## Data extracts:
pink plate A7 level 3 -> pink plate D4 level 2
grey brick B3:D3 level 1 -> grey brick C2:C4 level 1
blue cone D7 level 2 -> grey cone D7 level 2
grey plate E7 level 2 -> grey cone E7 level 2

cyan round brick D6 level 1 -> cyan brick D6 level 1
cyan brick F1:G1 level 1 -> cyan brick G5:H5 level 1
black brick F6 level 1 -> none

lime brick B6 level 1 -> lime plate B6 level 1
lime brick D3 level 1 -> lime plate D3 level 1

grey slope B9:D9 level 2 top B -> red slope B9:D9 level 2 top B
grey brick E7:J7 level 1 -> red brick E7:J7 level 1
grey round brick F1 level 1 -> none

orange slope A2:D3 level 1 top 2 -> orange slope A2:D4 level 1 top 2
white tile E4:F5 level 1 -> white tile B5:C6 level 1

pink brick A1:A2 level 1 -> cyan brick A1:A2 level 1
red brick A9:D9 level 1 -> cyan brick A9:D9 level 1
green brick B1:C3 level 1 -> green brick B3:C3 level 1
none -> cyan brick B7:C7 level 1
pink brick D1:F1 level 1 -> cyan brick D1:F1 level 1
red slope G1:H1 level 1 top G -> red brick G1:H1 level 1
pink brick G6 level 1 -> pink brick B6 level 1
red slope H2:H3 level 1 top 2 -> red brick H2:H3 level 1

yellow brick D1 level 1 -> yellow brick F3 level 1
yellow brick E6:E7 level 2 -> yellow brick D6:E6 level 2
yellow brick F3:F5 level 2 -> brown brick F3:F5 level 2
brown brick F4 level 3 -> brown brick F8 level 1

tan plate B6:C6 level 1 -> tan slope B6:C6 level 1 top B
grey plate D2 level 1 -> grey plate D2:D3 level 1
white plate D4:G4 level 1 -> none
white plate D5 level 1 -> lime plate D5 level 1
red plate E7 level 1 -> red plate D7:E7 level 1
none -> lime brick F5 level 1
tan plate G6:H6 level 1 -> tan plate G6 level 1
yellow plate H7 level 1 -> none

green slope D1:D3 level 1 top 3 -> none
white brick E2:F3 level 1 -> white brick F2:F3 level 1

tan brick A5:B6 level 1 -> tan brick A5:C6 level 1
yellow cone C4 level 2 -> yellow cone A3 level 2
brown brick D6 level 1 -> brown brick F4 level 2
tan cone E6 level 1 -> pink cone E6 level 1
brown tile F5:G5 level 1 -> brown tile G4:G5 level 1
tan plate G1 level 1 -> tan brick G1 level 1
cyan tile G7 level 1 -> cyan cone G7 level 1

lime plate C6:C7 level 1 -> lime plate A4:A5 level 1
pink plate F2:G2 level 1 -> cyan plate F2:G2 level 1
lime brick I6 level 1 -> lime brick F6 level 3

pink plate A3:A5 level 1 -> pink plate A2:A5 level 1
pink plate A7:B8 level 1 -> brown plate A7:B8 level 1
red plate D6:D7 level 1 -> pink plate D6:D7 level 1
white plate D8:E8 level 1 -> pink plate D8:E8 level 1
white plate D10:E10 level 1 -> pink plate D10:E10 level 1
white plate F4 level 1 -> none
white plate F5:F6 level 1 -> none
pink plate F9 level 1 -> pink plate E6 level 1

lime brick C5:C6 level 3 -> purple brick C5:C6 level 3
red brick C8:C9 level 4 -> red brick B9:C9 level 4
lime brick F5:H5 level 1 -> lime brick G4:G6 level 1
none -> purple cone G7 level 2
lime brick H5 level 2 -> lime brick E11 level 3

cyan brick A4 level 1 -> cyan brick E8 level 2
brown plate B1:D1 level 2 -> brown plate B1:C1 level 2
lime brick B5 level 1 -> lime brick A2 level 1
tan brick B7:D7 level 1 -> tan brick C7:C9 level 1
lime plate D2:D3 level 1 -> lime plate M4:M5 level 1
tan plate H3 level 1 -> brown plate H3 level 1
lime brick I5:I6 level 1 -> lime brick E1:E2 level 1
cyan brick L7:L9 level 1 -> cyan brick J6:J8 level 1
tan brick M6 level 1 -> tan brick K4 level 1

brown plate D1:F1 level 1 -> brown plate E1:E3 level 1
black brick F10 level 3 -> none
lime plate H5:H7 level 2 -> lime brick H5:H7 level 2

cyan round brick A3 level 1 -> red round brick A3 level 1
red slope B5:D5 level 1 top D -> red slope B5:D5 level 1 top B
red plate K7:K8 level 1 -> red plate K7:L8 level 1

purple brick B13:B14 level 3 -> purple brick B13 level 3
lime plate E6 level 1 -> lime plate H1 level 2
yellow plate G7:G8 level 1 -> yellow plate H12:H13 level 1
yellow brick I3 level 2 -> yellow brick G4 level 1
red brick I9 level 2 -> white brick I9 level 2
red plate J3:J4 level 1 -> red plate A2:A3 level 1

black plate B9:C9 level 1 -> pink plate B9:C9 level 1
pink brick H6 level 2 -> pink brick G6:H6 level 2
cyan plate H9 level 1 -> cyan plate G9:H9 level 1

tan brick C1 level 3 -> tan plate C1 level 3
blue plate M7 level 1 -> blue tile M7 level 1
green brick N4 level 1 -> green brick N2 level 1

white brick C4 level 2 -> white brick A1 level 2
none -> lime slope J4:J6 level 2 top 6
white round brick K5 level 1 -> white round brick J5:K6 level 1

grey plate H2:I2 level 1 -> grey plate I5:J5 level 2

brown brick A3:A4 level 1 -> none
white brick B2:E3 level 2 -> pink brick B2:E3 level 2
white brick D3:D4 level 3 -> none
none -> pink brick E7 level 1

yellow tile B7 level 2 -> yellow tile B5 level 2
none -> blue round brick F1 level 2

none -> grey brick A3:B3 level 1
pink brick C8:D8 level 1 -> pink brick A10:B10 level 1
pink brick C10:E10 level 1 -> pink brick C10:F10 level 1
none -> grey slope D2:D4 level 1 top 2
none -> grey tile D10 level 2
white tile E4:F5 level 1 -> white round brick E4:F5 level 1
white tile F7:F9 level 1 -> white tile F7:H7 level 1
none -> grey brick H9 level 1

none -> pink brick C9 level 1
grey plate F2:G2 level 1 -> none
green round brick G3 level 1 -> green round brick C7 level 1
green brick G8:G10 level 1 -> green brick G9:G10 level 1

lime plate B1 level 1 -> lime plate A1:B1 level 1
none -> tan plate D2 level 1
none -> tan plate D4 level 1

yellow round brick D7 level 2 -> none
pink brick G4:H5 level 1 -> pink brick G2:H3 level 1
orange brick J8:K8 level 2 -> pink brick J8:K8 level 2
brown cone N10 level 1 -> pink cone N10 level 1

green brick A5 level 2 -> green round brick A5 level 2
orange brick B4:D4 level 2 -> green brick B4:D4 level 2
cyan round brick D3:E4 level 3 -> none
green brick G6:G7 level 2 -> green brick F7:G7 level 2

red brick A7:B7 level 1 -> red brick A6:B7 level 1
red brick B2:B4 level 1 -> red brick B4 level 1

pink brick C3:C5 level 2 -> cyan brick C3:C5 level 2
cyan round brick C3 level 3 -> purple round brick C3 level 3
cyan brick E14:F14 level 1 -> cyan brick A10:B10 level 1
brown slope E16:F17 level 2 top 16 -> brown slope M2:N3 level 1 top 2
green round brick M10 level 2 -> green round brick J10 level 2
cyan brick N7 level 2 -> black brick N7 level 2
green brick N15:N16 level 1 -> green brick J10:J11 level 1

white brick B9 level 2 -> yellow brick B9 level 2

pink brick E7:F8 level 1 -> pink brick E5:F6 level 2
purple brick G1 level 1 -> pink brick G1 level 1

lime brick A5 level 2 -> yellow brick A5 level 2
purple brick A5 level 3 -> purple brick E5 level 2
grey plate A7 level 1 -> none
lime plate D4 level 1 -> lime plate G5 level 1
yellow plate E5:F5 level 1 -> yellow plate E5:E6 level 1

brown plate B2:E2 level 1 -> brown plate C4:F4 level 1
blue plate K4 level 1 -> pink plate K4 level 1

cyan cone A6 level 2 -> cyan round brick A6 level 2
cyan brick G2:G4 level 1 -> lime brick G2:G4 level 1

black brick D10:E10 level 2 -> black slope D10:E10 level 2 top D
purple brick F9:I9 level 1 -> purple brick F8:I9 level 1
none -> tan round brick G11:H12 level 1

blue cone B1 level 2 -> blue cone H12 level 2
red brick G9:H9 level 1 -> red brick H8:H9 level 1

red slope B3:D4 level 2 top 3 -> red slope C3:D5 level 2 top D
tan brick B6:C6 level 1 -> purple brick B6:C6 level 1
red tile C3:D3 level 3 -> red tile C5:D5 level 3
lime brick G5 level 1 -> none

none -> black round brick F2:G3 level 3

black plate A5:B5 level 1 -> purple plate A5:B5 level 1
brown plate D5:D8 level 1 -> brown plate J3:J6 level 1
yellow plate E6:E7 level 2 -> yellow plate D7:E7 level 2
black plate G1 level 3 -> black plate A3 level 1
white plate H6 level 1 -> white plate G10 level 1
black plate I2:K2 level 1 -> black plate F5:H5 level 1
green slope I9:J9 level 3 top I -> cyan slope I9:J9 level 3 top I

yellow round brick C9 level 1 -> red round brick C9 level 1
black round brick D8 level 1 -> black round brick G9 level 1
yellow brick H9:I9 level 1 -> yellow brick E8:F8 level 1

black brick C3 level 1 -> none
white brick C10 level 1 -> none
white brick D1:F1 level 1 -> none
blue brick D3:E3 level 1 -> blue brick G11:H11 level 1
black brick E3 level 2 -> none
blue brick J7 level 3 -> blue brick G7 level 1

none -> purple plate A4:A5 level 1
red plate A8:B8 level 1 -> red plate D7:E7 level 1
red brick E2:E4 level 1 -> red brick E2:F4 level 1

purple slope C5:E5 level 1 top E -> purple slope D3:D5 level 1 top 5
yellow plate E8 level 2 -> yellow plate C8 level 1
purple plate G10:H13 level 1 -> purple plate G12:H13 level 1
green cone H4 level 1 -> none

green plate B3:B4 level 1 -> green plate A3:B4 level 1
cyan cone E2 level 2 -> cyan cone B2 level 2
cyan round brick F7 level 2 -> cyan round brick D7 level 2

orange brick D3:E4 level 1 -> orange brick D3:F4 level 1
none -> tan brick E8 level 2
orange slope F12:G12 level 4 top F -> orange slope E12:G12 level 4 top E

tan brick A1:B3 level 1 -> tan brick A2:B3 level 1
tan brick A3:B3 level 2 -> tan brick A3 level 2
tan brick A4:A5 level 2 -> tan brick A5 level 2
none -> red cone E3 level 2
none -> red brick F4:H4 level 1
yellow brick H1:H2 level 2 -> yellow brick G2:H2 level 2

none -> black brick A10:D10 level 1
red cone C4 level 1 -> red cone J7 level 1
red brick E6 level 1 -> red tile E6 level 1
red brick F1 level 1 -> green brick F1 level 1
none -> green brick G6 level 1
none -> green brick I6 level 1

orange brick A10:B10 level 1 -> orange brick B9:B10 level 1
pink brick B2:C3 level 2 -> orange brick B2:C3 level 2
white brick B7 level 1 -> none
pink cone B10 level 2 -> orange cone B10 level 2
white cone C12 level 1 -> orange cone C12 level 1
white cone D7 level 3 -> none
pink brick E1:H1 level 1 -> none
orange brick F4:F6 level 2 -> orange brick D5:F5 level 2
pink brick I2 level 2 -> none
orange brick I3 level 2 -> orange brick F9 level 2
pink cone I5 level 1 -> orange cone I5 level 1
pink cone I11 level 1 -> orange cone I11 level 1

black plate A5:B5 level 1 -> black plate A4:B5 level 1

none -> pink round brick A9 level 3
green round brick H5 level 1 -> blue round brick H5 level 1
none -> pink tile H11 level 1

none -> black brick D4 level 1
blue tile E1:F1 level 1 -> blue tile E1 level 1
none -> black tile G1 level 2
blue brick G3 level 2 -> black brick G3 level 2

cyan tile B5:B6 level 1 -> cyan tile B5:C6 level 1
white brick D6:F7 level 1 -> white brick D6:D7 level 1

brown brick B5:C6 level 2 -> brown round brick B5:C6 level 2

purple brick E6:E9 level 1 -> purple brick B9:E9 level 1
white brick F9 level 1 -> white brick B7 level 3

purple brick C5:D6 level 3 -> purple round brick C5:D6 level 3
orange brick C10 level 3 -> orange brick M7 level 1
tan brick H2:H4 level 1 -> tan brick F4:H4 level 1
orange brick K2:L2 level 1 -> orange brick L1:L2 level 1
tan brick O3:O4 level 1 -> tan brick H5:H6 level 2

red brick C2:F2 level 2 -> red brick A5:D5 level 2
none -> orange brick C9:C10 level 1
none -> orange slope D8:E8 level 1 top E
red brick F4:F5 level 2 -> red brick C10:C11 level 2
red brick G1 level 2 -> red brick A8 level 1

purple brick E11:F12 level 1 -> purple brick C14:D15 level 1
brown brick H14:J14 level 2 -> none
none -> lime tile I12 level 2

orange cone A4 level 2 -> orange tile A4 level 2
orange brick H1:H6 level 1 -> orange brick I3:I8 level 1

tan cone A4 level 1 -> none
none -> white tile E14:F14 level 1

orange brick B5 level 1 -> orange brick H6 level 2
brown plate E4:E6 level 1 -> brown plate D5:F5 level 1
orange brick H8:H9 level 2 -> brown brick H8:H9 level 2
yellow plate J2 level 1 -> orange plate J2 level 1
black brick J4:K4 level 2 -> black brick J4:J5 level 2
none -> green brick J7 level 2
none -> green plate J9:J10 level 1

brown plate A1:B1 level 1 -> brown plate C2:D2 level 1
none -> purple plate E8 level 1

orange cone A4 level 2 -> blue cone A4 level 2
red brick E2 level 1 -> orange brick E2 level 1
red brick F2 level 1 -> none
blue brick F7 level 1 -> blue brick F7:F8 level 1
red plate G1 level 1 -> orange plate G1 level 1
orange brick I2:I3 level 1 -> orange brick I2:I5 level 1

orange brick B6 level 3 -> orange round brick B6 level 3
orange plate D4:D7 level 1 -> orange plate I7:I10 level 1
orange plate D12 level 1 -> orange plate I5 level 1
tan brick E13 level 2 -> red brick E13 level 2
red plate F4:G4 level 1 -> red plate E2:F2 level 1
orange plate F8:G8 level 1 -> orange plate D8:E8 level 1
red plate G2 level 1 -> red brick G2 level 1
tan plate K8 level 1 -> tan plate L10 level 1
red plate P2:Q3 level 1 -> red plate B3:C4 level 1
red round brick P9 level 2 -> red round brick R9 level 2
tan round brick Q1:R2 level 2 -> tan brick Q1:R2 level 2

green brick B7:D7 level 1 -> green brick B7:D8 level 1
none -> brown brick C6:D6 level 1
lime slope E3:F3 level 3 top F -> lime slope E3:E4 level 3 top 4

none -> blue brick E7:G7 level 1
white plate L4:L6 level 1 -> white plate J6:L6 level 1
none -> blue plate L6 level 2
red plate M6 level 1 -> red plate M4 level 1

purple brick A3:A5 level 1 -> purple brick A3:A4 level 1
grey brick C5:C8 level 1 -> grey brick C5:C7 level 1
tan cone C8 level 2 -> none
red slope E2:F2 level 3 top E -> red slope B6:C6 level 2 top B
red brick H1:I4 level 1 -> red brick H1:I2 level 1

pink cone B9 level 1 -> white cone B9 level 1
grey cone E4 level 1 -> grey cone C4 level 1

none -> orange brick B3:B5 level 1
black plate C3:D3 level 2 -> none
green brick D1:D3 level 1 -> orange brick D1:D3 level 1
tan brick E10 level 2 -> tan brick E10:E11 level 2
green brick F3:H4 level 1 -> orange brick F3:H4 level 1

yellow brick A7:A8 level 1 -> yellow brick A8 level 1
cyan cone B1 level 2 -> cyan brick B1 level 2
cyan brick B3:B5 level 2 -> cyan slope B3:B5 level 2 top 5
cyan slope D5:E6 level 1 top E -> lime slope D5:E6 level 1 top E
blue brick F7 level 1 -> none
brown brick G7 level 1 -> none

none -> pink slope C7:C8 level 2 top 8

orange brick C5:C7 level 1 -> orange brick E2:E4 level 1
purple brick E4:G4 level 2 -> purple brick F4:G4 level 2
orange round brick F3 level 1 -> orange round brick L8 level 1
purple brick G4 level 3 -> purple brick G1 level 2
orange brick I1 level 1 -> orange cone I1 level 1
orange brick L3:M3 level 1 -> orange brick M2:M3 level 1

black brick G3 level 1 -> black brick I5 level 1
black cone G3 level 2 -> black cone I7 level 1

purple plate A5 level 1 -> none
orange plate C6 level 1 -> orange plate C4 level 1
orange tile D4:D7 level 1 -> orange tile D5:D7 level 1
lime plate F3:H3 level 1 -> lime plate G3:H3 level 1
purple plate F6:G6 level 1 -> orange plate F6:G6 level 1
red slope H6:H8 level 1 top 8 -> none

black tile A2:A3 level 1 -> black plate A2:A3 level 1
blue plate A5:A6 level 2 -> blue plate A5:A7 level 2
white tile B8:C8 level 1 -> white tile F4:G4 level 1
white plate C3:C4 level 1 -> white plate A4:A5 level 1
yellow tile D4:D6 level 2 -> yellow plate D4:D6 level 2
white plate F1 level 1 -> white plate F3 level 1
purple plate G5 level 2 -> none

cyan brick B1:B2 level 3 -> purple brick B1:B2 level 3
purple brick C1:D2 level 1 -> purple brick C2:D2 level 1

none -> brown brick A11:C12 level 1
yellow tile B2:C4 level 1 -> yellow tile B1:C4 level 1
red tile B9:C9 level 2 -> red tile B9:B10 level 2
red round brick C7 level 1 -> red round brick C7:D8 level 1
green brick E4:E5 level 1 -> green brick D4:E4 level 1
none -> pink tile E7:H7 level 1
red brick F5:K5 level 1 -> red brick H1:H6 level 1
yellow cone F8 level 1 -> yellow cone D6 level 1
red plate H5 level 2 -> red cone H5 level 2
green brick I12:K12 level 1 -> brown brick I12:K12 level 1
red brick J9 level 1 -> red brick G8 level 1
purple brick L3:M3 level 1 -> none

## Required action:
From the line containing "lime brick A5" down to the line containing "white brick D1:F1 level 1 -> none" in the material above, reproduce every line exactly, including the two end lines.

## Answer:
lime brick A5 level 2 -> yellow brick A5 level 2
purple brick A5 level 3 -> purple brick E5 level 2
grey plate A7 level 1 -> none
lime plate D4 level 1 -> lime plate G5 level 1
yellow plate E5:F5 level 1 -> yellow plate E5:E6 level 1

brown plate B2:E2 level 1 -> brown plate C4:F4 level 1
blue plate K4 level 1 -> pink plate K4 level 1

cyan cone A6 level 2 -> cyan round brick A6 level 2
cyan brick G2:G4 level 1 -> lime brick G2:G4 level 1

black brick D10:E10 level 2 -> black slope D10:E10 level 2 top D
purple brick F9:I9 level 1 -> purple brick F8:I9 level 1
none -> tan round brick G11:H12 level 1

blue cone B1 level 2 -> blue cone H12 level 2
red brick G9:H9 level 1 -> red brick H8:H9 level 1

red slope B3:D4 level 2 top 3 -> red slope C3:D5 level 2 top D
tan brick B6:C6 level 1 -> purple brick B6:C6 level 1
red tile C3:D3 level 3 -> red tile C5:D5 level 3
lime brick G5 level 1 -> none

none -> black round brick F2:G3 level 3

black plate A5:B5 level 1 -> purple plate A5:B5 level 1
brown plate D5:D8 level 1 -> brown plate J3:J6 level 1
yellow plate E6:E7 level 2 -> yellow plate D7:E7 level 2
black plate G1 level 3 -> black plate A3 level 1
white plate H6 level 1 -> white plate G10 level 1
black plate I2:K2 level 1 -> black plate F5:H5 level 1
green slope I9:J9 level 3 top I -> cyan slope I9:J9 level 3 top I

yellow round brick C9 level 1 -> red round brick C9 level 1
black round brick D8 level 1 -> black round brick G9 level 1
yellow brick H9:I9 level 1 -> yellow brick E8:F8 level 1

black brick C3 level 1 -> none
white brick C10 level 1 -> none
white brick D1:F1 level 1 -> none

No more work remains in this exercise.